- [WHAT TO DO]
Quote all of the data that follows exactly as written, skipping the images.

+++ ENTRIES SUPPLIED

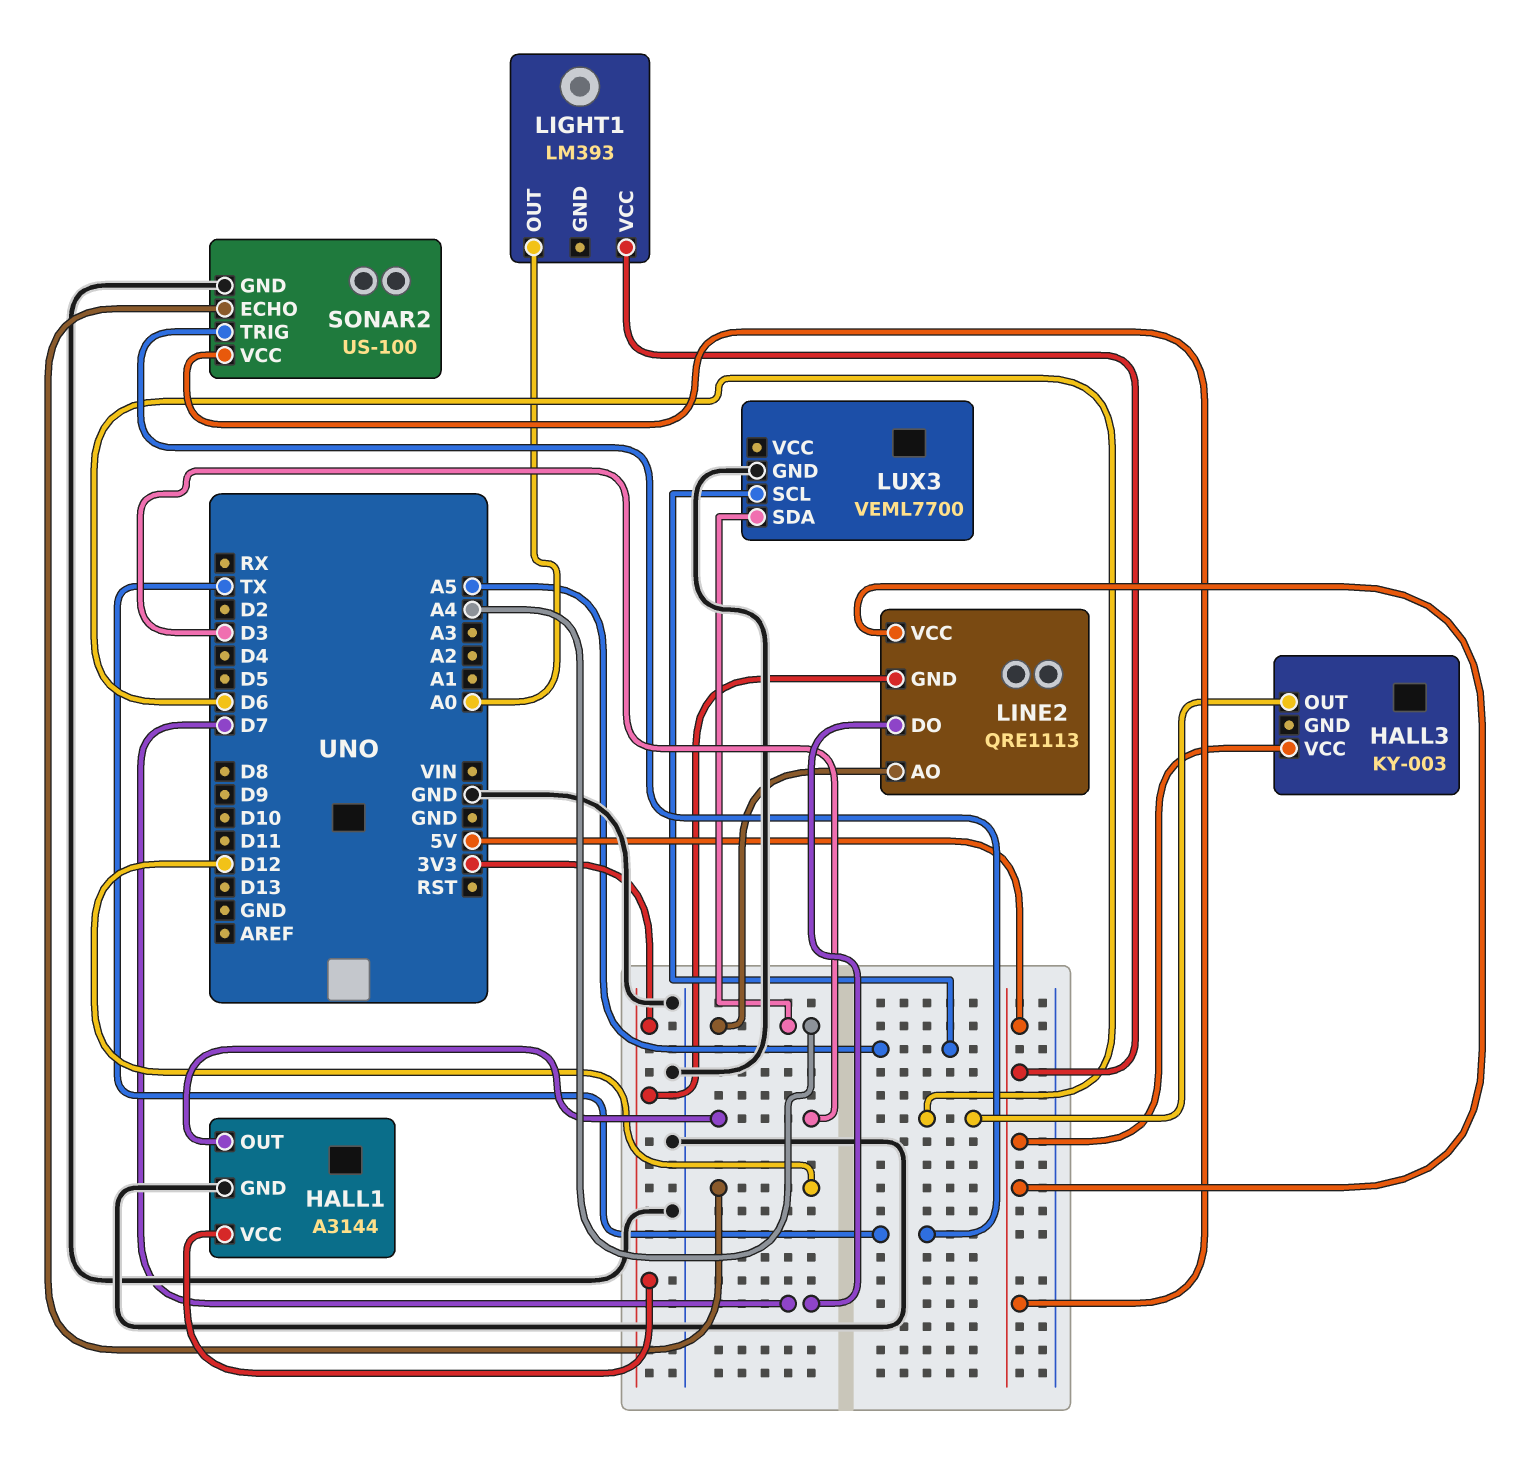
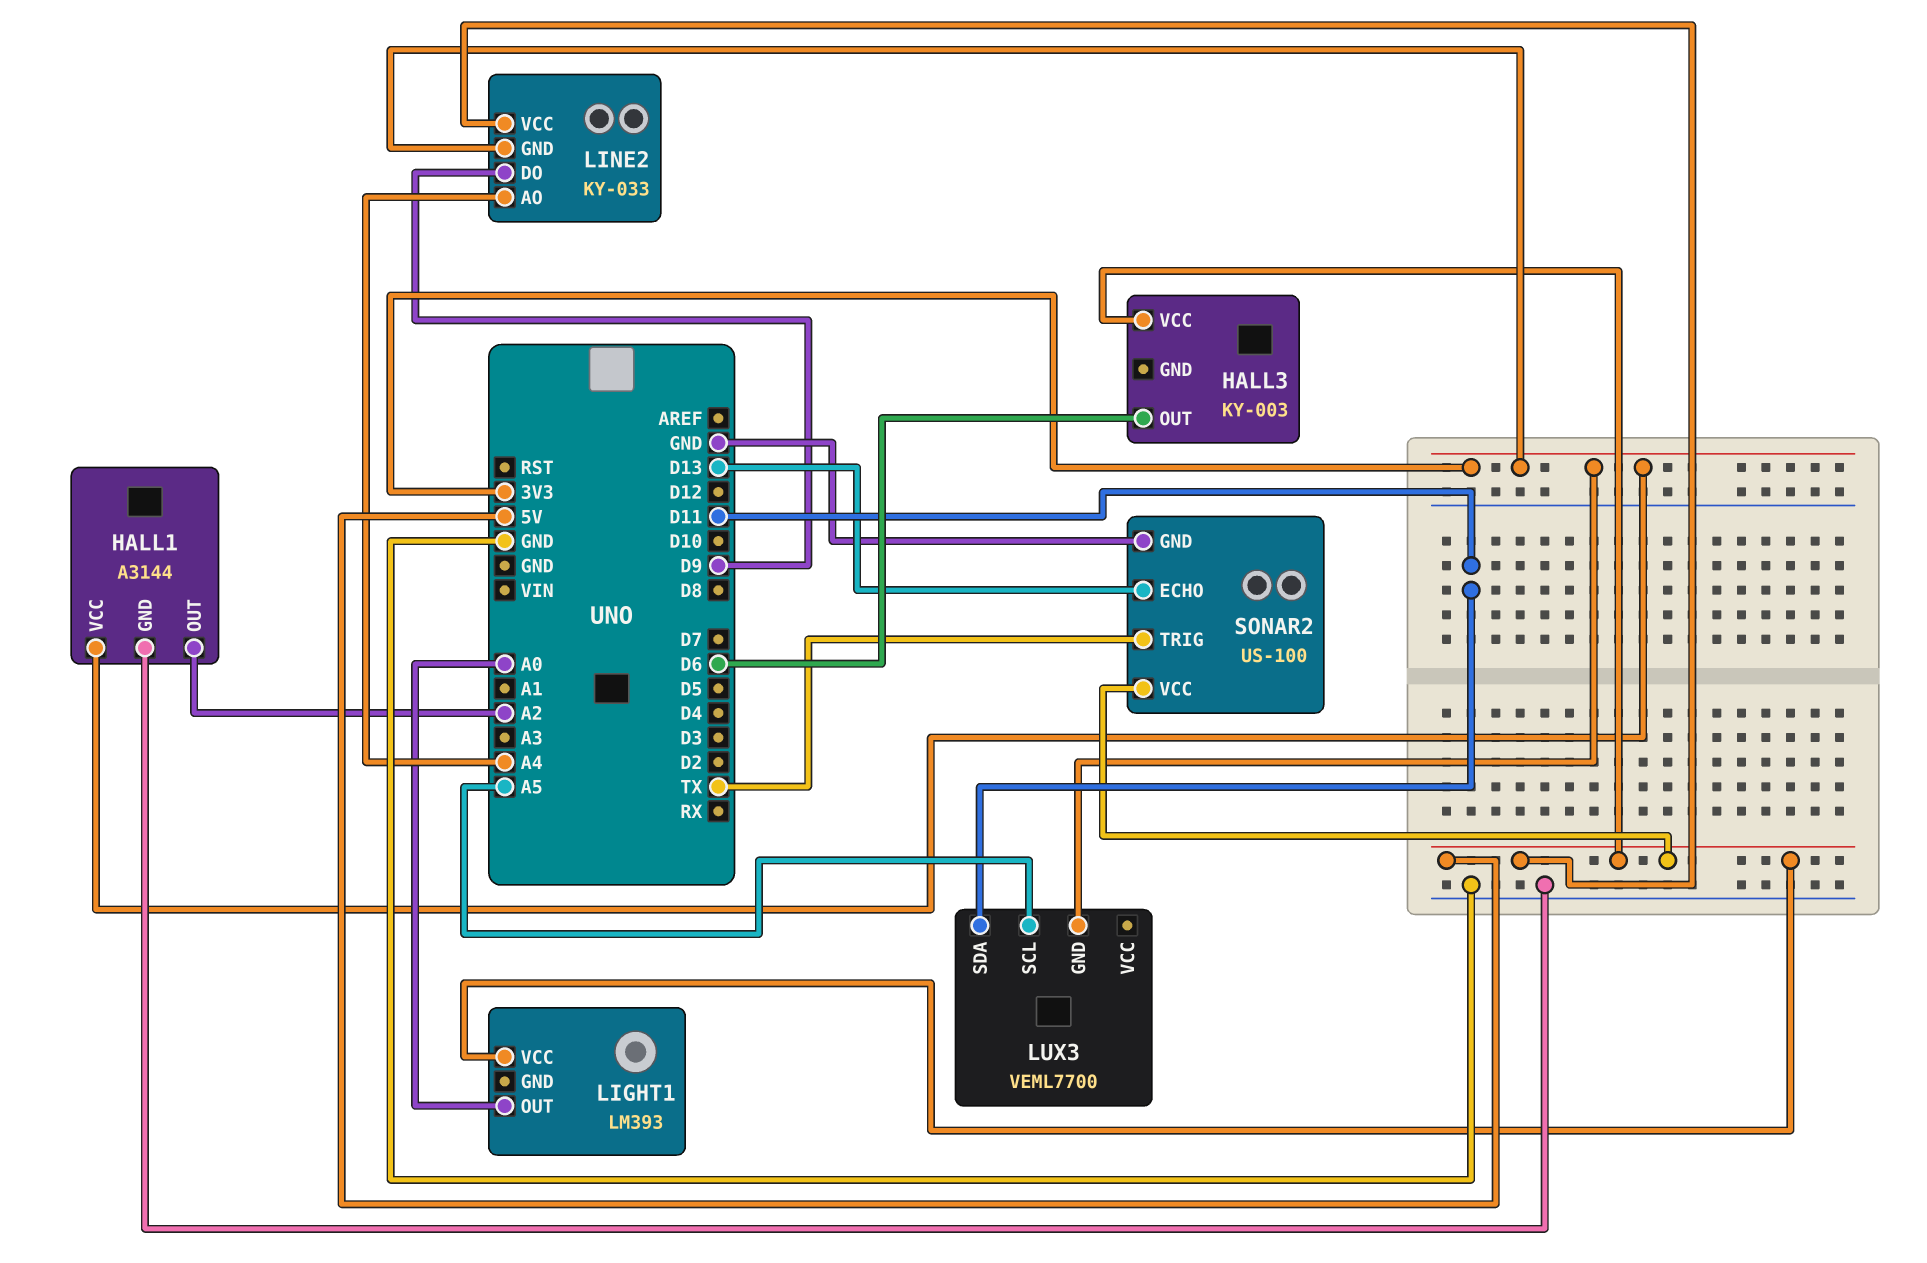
HALL1 pin OUT: D3 -> A2
LINE2: QRE1113 -> KY-033
LINE2 pin DO: D7 -> D9
LUX3 pin GND: GND -> 3V3
LUX3 pin SDA: A4 -> D11
SONAR2 pin ECHO: D12 -> D13

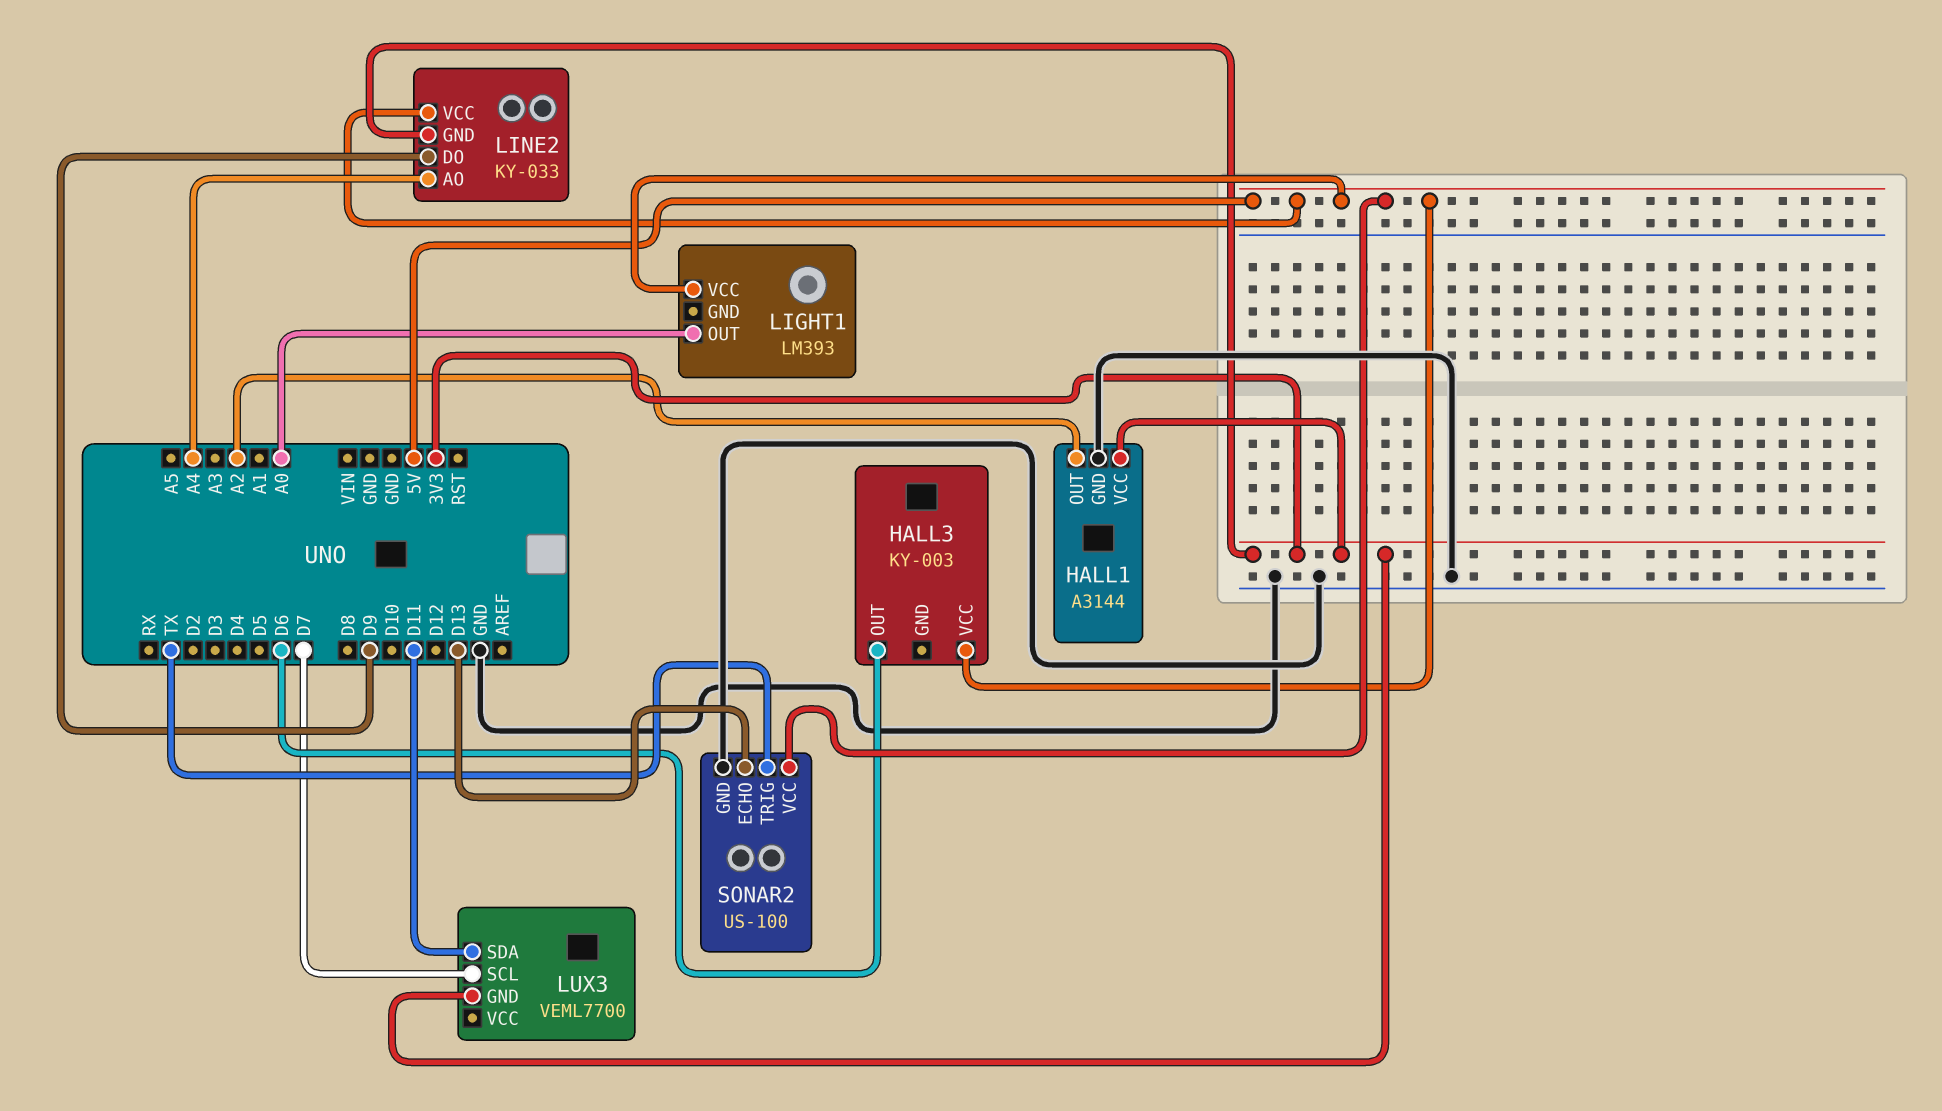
LUX3 pin SCL: A5 -> D7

++++++

- [SOLUTION FOR THIS PROBLEM]
HALL1 pin OUT: D3 -> A2
LINE2: QRE1113 -> KY-033
LINE2 pin DO: D7 -> D9
LUX3 pin GND: GND -> 3V3
LUX3 pin SDA: A4 -> D11
SONAR2 pin ECHO: D12 -> D13

LUX3 pin SCL: A5 -> D7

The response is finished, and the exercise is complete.